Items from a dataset
· · ·
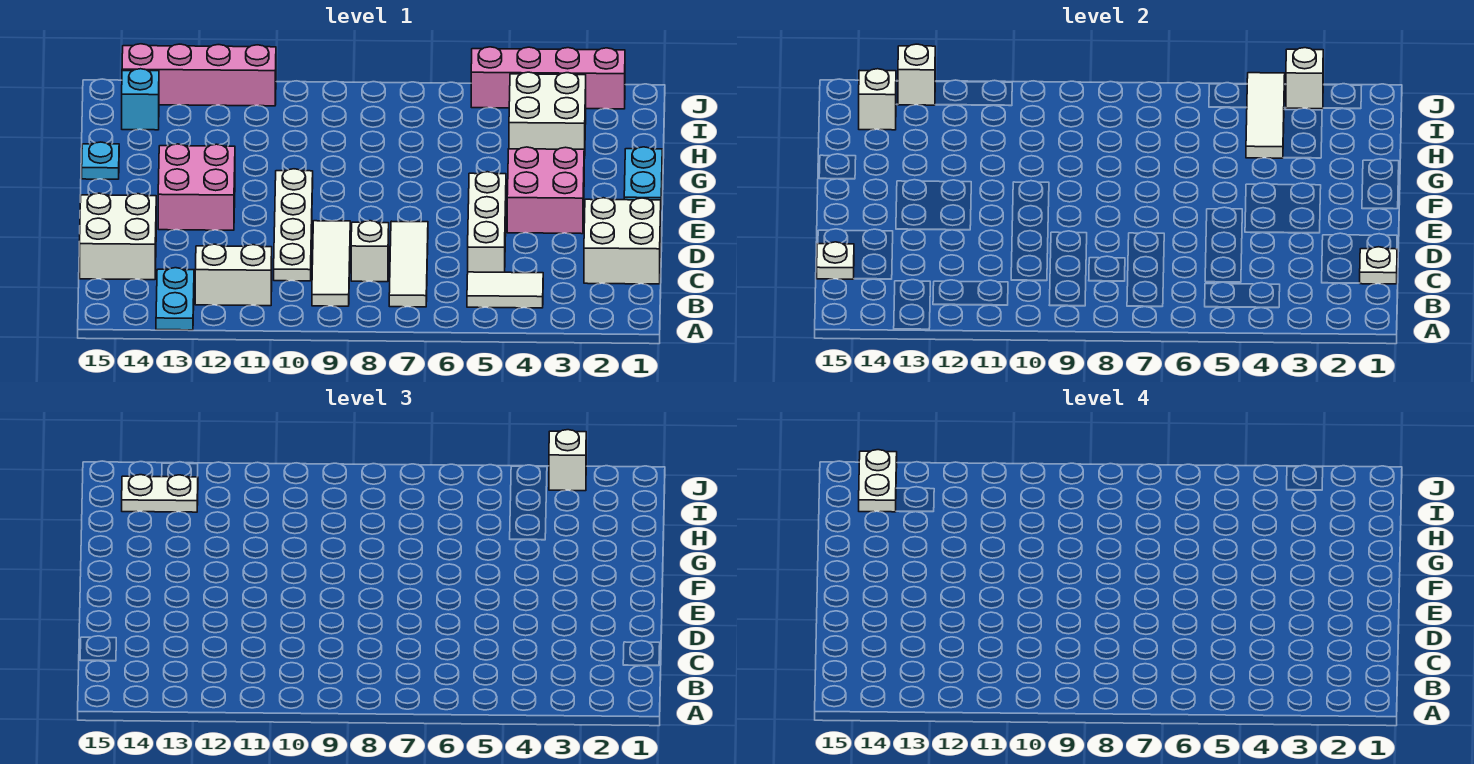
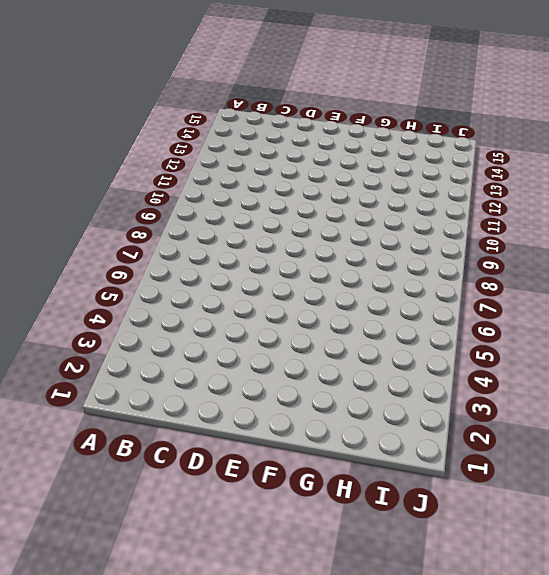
none -> cyan plate A13:B13 level 1
none -> white tile B4:B5 level 1
none -> white tile B7:D7 level 1

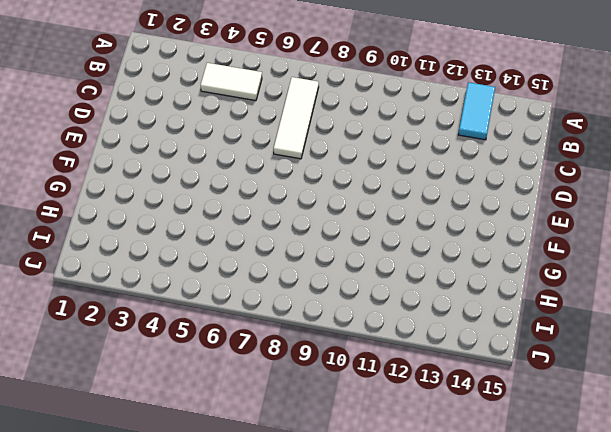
cyan tile A13:B13 level 1 -> cyan plate A13:B13 level 1
none -> white tile B9:D9 level 1
none -> white brick B11:B12 level 1
none -> white brick C1:D2 level 1

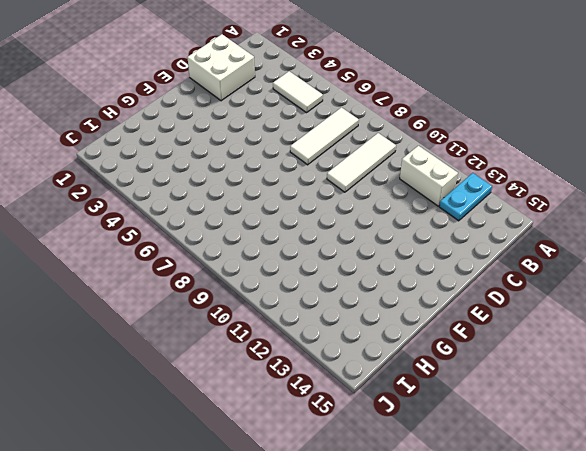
none -> white brick C5:E5 level 1
none -> white brick C8 level 1
none -> white plate C10:F10 level 1

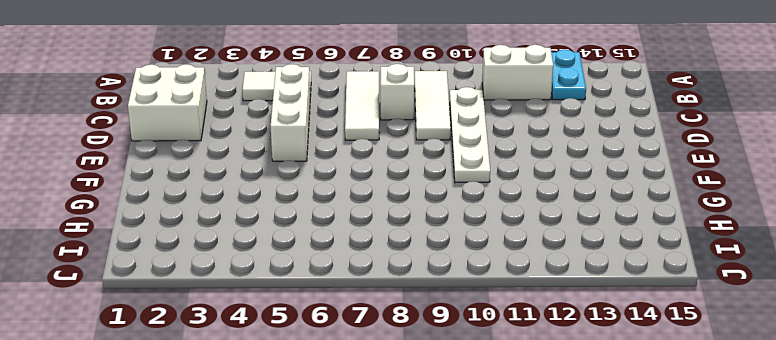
none -> white brick C14:D15 level 1
none -> pink brick E3:F4 level 1
none -> pink brick E12:F13 level 1

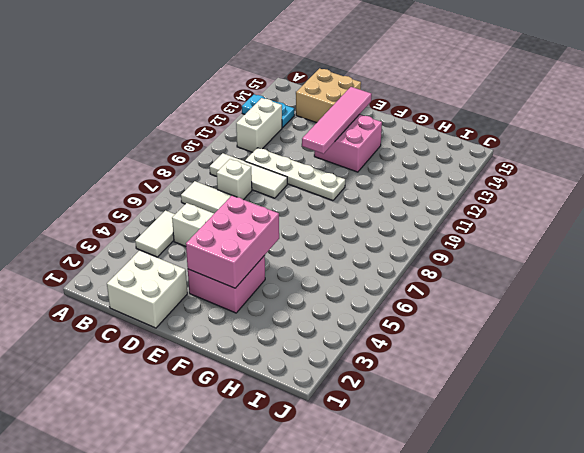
tan brick C14:D15 level 1 -> white brick C14:D15 level 1
pink brick E3:F5 level 2 -> none
pink tile E11:E14 level 2 -> none
none -> cyan plate F1:G1 level 1
none -> cyan plate G15 level 1
none -> white brick H3:I4 level 1

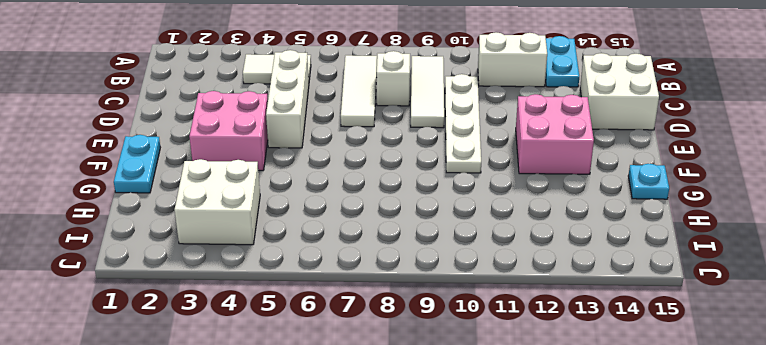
none -> white brick C1:D2 level 1
none -> cyan brick I14 level 1
none -> pink brick J2:J5 level 1

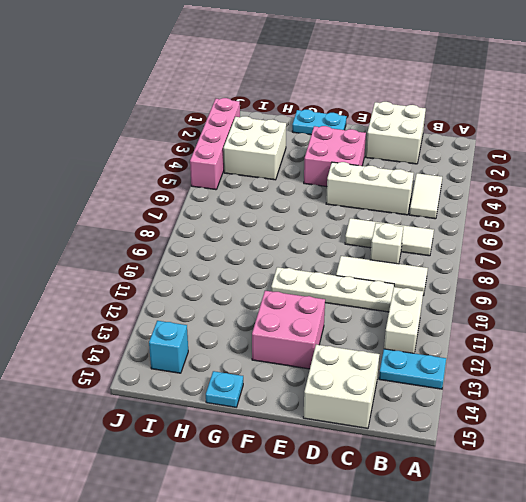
none -> pink brick J11:J14 level 1
none -> white plate C1 level 2
none -> white plate C15 level 2

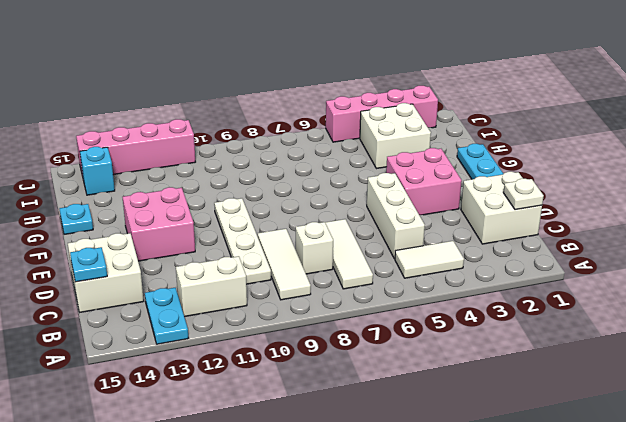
cyan plate C15 level 2 -> white plate C15 level 2
none -> white tile H4:J4 level 2
none -> white brick I14 level 2
none -> white brick J3 level 2

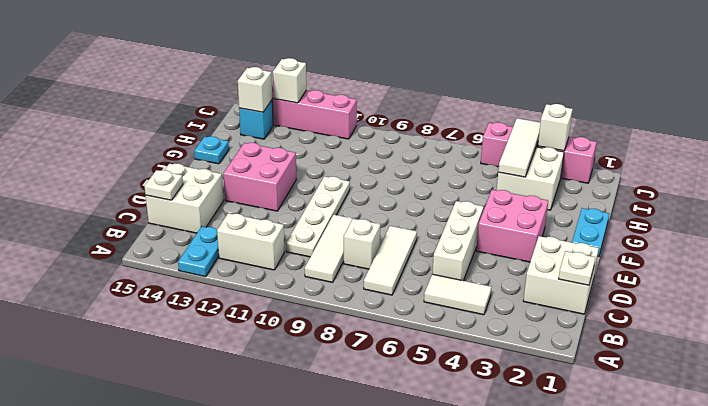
none -> white plate I13:I14 level 3
none -> white brick J3 level 3
none -> white plate I14:J14 level 4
· · ·
Your goal: Line for line, restate the data above and omit every picture.

Expected output:
none -> cyan plate A13:B13 level 1
none -> white tile B4:B5 level 1
none -> white tile B7:D7 level 1

cyan tile A13:B13 level 1 -> cyan plate A13:B13 level 1
none -> white tile B9:D9 level 1
none -> white brick B11:B12 level 1
none -> white brick C1:D2 level 1

none -> white brick C5:E5 level 1
none -> white brick C8 level 1
none -> white plate C10:F10 level 1

none -> white brick C14:D15 level 1
none -> pink brick E3:F4 level 1
none -> pink brick E12:F13 level 1

tan brick C14:D15 level 1 -> white brick C14:D15 level 1
pink brick E3:F5 level 2 -> none
pink tile E11:E14 level 2 -> none
none -> cyan plate F1:G1 level 1
none -> cyan plate G15 level 1
none -> white brick H3:I4 level 1

none -> white brick C1:D2 level 1
none -> cyan brick I14 level 1
none -> pink brick J2:J5 level 1

none -> pink brick J11:J14 level 1
none -> white plate C1 level 2
none -> white plate C15 level 2

cyan plate C15 level 2 -> white plate C15 level 2
none -> white tile H4:J4 level 2
none -> white brick I14 level 2
none -> white brick J3 level 2

none -> white plate I13:I14 level 3
none -> white brick J3 level 3
none -> white plate I14:J14 level 4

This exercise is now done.